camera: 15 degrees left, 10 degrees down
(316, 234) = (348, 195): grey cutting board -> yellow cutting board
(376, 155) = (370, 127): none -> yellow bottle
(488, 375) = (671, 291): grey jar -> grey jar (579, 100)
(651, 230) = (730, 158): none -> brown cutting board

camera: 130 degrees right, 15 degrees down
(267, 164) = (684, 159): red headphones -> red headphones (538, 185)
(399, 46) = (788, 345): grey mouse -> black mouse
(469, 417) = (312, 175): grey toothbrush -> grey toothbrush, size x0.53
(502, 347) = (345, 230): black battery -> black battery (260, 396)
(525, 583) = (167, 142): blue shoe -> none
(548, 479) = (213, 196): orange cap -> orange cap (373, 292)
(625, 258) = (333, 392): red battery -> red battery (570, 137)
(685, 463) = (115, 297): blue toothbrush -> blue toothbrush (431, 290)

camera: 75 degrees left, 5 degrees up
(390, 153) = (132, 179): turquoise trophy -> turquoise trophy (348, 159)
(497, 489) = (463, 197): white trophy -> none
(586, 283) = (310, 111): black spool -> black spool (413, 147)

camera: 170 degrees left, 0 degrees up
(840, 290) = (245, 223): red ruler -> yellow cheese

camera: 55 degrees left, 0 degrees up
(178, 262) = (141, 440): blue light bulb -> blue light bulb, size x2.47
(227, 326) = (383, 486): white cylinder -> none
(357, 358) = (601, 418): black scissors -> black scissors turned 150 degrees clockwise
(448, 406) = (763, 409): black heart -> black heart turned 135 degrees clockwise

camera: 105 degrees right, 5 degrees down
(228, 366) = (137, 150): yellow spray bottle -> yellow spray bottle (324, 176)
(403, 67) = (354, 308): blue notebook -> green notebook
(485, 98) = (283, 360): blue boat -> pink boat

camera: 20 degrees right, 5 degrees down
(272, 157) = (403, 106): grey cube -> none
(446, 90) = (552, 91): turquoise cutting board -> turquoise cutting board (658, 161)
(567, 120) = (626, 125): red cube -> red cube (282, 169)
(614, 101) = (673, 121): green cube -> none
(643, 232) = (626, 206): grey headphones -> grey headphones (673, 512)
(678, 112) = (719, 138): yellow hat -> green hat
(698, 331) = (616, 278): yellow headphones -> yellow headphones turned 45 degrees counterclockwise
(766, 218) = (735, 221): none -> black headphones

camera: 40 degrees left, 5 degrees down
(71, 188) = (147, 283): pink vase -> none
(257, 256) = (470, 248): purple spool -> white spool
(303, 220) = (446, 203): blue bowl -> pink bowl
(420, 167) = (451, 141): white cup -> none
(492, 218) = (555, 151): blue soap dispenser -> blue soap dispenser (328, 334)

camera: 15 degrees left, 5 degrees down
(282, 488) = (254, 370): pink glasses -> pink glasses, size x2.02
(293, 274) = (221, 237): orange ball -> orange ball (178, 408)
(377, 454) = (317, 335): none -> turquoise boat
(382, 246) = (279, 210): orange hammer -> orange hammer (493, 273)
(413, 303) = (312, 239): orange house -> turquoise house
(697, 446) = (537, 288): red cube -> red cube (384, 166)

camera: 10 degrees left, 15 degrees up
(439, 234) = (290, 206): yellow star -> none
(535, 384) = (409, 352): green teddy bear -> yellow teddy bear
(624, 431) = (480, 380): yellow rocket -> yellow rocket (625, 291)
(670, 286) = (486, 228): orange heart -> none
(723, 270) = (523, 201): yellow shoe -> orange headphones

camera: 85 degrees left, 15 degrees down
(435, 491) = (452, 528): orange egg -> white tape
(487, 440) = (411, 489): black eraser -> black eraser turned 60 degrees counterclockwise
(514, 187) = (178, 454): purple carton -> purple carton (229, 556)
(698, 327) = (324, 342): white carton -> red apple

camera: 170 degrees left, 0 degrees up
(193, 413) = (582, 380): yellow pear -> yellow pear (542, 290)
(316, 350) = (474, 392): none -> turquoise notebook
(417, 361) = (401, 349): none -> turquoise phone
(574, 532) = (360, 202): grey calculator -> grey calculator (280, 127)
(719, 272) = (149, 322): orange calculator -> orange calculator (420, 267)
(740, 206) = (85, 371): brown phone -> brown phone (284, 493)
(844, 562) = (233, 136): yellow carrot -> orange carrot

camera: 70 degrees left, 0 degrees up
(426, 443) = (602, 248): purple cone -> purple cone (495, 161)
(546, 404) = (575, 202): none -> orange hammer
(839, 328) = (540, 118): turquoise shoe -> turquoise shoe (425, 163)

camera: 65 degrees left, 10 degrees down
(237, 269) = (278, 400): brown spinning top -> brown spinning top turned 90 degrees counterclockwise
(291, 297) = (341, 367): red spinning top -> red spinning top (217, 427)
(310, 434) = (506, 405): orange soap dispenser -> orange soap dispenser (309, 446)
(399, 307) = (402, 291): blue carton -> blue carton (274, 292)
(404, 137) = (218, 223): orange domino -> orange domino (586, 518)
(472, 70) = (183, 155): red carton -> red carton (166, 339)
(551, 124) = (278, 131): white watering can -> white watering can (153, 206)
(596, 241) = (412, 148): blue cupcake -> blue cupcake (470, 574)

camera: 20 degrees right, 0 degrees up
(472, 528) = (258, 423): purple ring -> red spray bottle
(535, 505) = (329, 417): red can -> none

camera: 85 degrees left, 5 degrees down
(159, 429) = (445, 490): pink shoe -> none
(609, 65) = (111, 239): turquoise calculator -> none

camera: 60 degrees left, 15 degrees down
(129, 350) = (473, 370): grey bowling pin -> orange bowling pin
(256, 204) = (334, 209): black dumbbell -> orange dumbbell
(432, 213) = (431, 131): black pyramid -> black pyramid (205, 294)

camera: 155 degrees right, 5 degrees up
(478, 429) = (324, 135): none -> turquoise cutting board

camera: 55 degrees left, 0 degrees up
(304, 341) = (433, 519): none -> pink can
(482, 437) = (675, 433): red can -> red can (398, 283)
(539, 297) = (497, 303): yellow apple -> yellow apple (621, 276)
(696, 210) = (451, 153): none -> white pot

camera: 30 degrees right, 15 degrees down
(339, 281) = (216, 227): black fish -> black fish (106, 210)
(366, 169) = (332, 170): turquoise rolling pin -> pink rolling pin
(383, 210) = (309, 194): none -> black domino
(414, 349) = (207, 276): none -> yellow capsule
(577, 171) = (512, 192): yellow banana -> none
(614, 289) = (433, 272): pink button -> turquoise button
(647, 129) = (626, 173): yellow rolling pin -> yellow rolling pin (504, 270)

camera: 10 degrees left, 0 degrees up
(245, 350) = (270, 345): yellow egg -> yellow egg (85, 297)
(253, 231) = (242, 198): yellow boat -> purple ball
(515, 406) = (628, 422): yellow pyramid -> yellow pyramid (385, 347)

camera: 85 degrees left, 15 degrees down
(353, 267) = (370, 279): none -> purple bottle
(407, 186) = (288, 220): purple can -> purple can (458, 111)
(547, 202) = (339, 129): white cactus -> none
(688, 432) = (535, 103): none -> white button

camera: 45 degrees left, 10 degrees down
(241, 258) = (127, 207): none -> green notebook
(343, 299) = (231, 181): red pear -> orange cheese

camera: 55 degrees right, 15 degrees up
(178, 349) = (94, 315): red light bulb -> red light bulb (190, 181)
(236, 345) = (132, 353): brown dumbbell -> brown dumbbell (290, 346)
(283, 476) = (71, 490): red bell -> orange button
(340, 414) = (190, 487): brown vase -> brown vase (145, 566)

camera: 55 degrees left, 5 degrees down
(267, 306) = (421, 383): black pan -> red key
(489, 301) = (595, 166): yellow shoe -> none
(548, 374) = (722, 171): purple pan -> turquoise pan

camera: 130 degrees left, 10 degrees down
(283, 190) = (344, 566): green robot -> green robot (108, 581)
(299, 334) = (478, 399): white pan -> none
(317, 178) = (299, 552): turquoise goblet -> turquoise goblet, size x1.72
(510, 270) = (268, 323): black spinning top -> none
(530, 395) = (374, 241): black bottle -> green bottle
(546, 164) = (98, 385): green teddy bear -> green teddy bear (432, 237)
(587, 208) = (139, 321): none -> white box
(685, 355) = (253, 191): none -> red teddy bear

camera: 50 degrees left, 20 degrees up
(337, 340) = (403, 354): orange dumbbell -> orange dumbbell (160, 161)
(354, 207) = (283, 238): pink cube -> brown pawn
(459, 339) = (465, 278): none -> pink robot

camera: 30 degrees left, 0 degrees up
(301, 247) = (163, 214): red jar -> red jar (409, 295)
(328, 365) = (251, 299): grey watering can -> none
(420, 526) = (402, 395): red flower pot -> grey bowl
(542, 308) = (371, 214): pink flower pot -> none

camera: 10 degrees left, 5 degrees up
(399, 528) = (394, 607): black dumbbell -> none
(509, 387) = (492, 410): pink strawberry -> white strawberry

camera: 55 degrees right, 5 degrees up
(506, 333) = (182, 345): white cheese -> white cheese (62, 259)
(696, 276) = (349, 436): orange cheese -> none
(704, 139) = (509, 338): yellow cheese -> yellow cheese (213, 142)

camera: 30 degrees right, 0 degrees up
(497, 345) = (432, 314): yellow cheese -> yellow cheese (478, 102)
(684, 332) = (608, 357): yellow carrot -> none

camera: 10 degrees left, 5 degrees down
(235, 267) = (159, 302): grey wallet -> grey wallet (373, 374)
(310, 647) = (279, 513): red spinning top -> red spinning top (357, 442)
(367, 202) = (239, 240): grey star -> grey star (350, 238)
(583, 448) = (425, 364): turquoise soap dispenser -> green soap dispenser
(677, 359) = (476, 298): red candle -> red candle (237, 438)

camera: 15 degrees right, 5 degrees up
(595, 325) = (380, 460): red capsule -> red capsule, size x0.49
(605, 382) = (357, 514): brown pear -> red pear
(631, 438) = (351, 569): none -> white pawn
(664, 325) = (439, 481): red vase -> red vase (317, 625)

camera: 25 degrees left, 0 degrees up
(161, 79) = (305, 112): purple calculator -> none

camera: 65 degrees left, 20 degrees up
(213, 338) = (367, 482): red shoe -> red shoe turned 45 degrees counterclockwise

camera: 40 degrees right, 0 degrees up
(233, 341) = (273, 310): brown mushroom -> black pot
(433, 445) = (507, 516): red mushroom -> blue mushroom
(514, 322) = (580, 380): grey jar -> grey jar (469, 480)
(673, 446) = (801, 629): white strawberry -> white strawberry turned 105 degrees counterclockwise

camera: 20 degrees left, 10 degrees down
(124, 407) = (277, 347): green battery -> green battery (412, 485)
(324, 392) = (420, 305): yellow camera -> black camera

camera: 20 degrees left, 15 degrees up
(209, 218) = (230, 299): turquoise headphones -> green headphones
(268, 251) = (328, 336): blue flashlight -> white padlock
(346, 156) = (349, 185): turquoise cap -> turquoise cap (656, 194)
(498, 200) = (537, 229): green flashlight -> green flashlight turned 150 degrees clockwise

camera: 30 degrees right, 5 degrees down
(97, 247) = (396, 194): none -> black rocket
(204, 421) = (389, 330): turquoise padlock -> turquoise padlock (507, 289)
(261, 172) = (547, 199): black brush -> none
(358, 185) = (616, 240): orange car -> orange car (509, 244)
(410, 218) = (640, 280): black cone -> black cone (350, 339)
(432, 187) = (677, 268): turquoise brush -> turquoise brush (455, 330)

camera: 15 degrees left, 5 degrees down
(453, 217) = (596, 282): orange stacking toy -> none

········

- _Prompt_: Gather up every line in the data above that contains the word "teddy", copying each one.

- _Response to this exercise_:
(535, 384) = (409, 352): green teddy bear -> yellow teddy bear
(546, 164) = (98, 385): green teddy bear -> green teddy bear (432, 237)
(685, 355) = (253, 191): none -> red teddy bear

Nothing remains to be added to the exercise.